■ **WORK INSTRUCTIONS**
Below, some lines carry pictures; leave those pictures out and retype exactly the lines from the one with "Wexline 970: [570,88,623,140]" through the one with "roster6: [214,198,267,240] ->".

════════════════

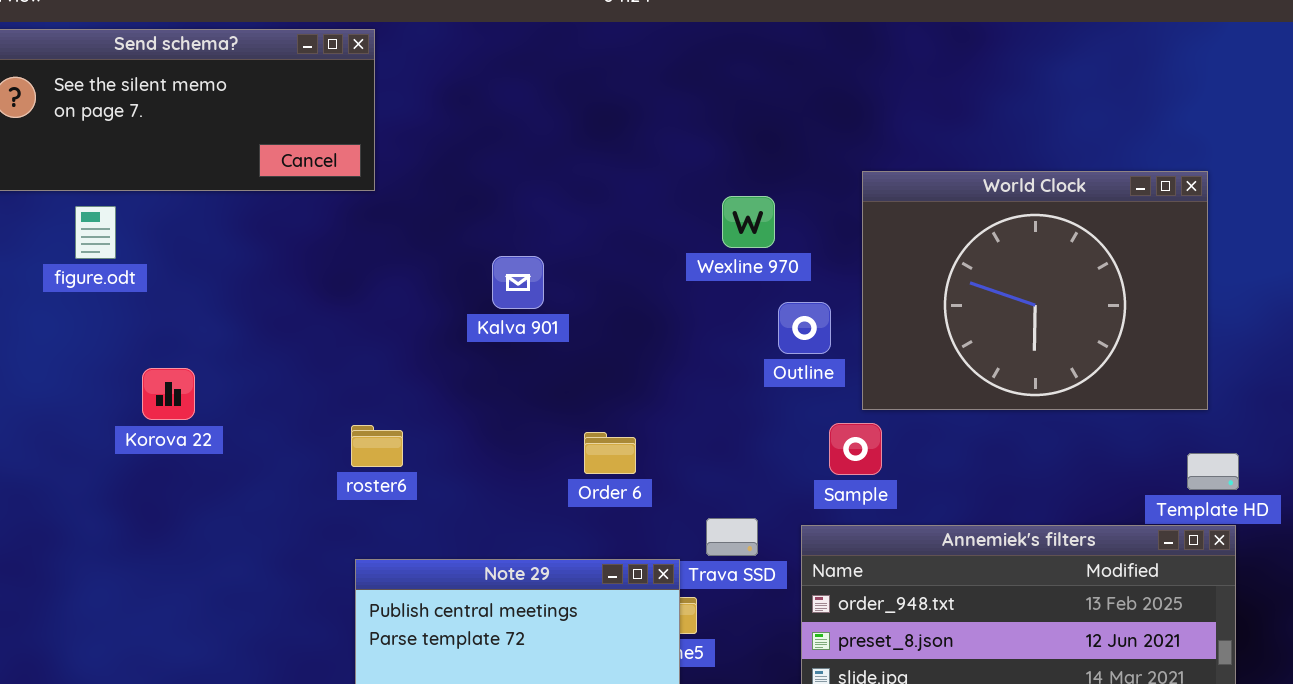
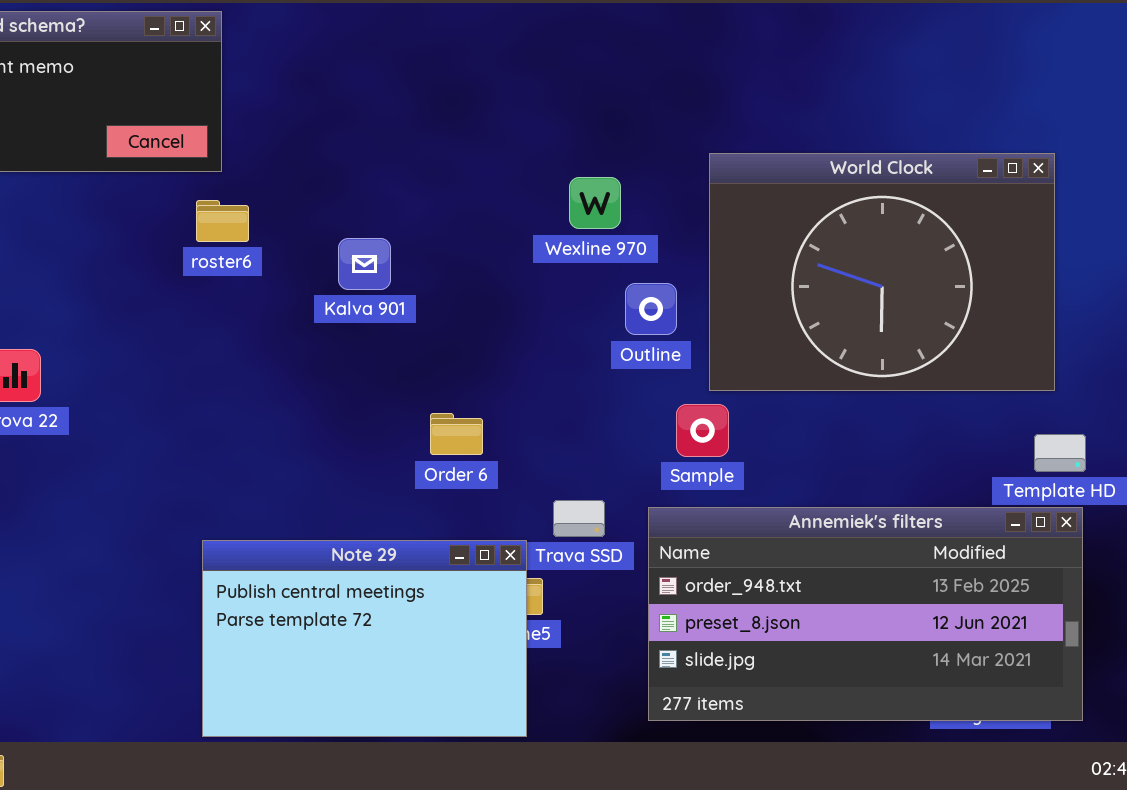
roster6: [351,425,403,467] -> [196,200,249,242], moved

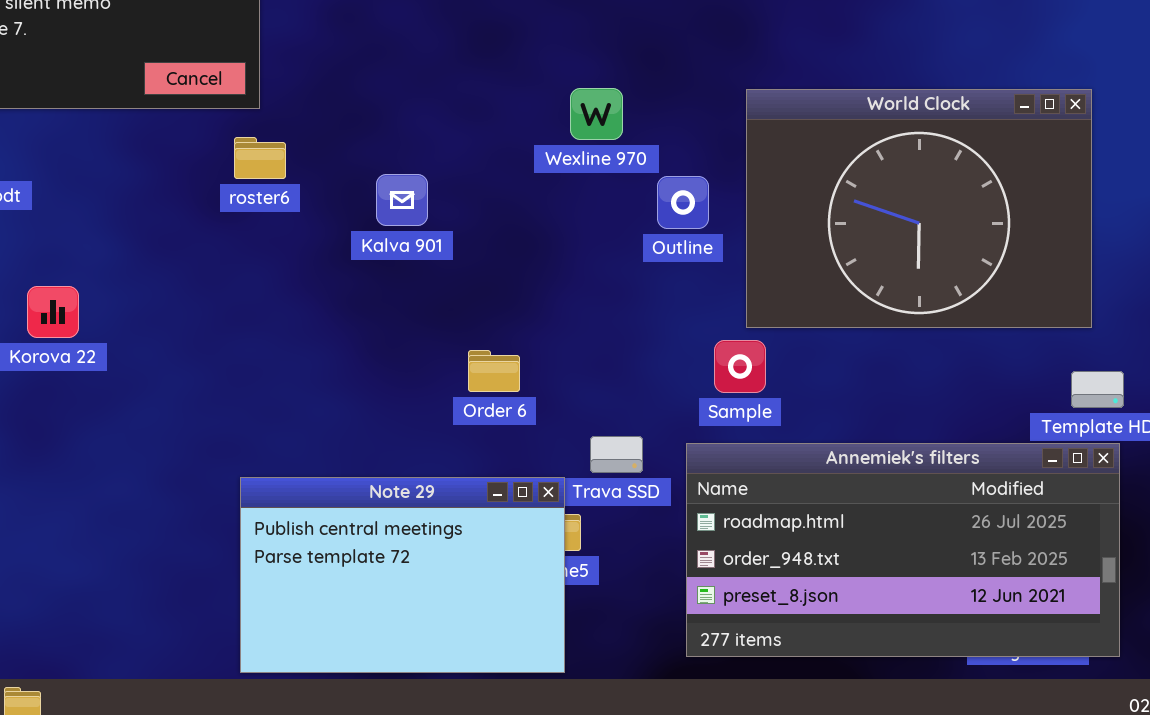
Wexline 970: [569,177,621,229] -> [570,88,623,140], moved
Outline: [625,283,677,335] -> [657,176,709,229], moved
Annemiek's filters: [648,507,1083,721] -> [686,443,1120,657], scrolled up 1 row

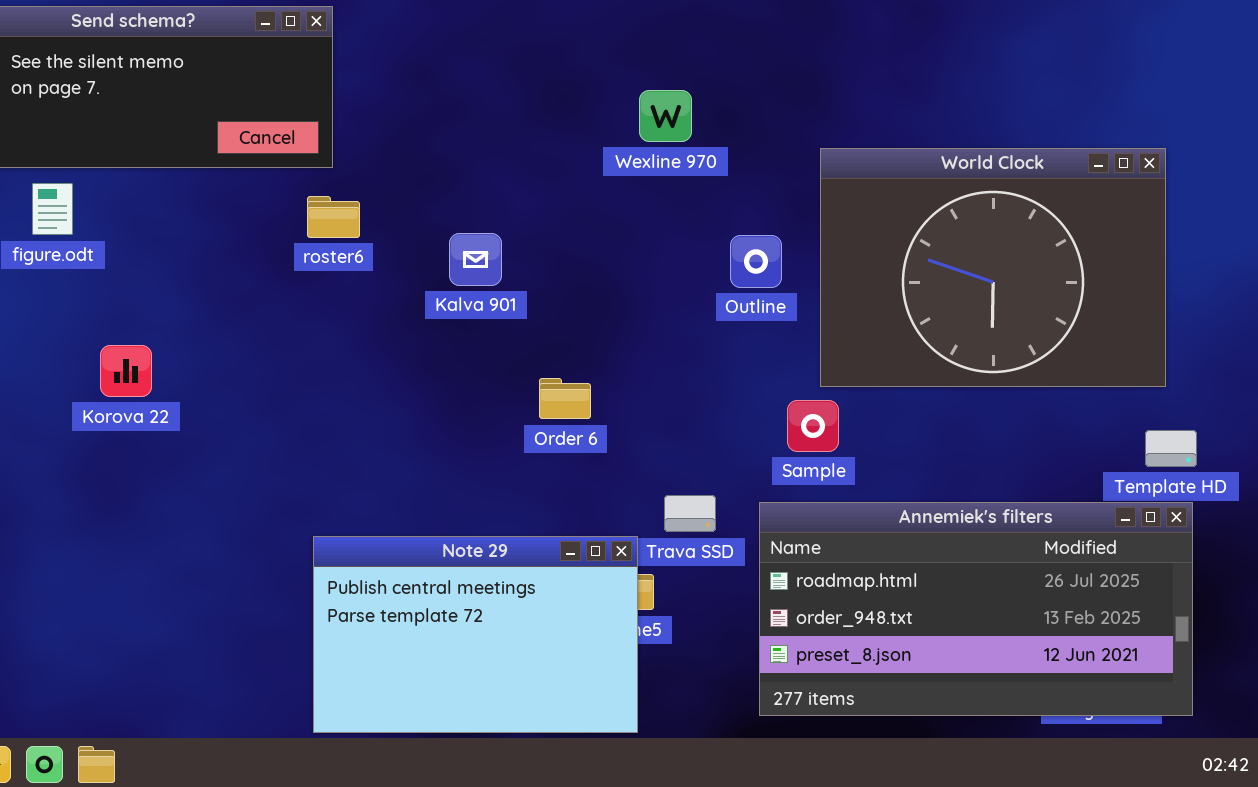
Wexline 970: [570,88,623,140] -> [639,90,692,142], moved
Order 6: [468,350,520,392] -> [539,378,591,419], moved

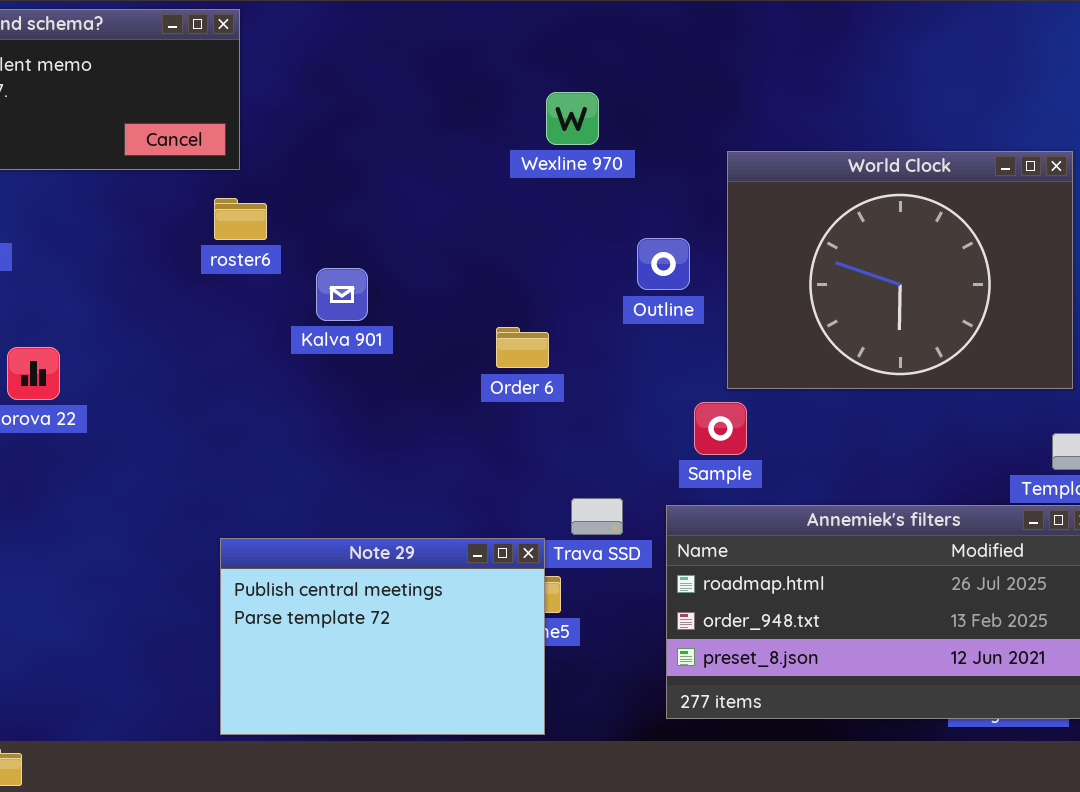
Kalva 901: [449,233,502,286] -> [316,268,368,321], moved
Order 6: [539,378,591,419] -> [496,327,549,368], moved

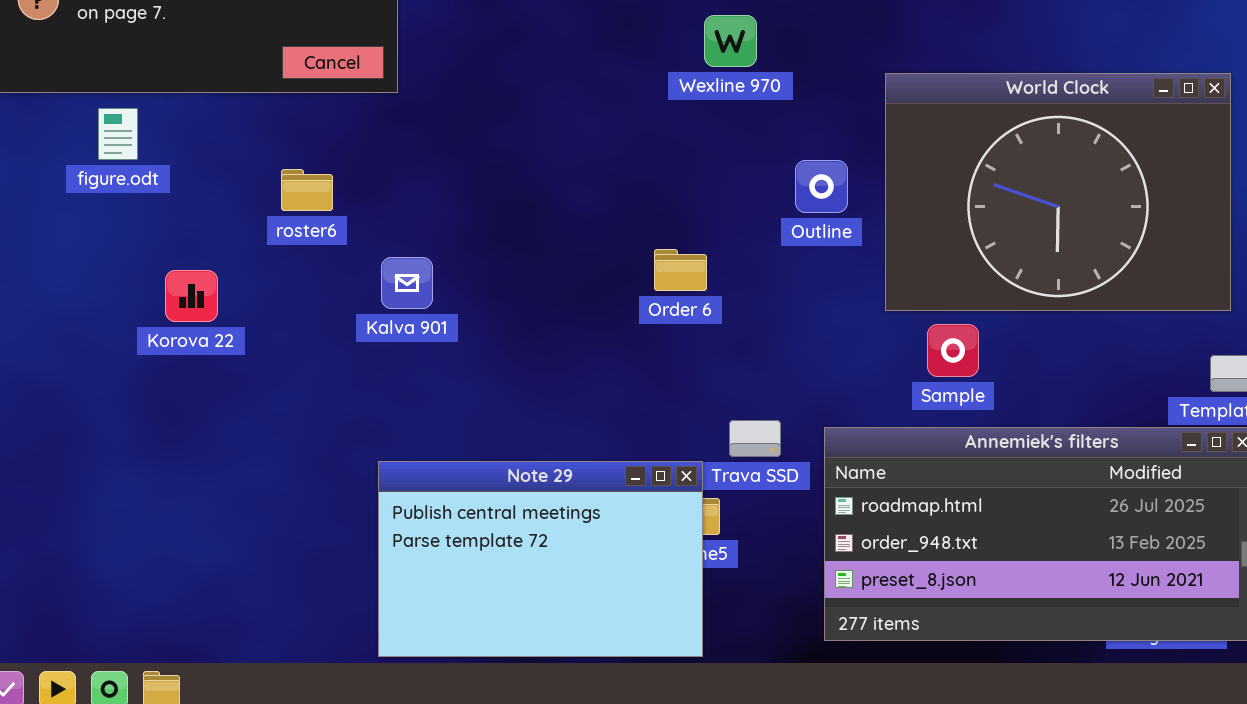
roster6: [214,198,267,240] -> [281,169,333,211], moved
Kalva 901: [316,268,368,321] -> [381,257,433,309], moved
Sample: [694,402,747,455] -> [927,324,979,377], moved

════════════════

■ **RESPONSE TO THIS EXERCISE**
Wexline 970: [570,88,623,140] -> [639,90,692,142], moved
Order 6: [468,350,520,392] -> [539,378,591,419], moved

Kalva 901: [449,233,502,286] -> [316,268,368,321], moved
Order 6: [539,378,591,419] -> [496,327,549,368], moved

roster6: [214,198,267,240] -> [281,169,333,211], moved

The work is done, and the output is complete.